**What the task requires**: The data must be copied over exactly and in full.
————
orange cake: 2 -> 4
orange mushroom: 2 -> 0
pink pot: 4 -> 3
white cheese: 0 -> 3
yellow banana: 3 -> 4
————
**Task result**:
orange cake: 2 -> 4
orange mushroom: 2 -> 0
pink pot: 4 -> 3
white cheese: 0 -> 3
yellow banana: 3 -> 4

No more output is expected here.